Your objective
Line by line, repeat all the material exactly as it appears.

[Opening Data section]

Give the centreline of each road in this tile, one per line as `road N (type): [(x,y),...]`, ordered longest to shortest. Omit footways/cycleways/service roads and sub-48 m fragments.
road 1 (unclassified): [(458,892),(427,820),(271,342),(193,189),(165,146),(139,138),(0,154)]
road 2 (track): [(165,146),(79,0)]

[Closing Data section]

Written answer
Give the centreline of each road in this tile, one per line as `road N (type): [(x,y),...]`, ordered longest to shortest. Omit footways/cycleways/service roads and sub-48 m fragments.
road 1 (unclassified): [(458,892),(427,820),(271,342),(193,189),(165,146),(139,138),(0,154)]
road 2 (track): [(165,146),(79,0)]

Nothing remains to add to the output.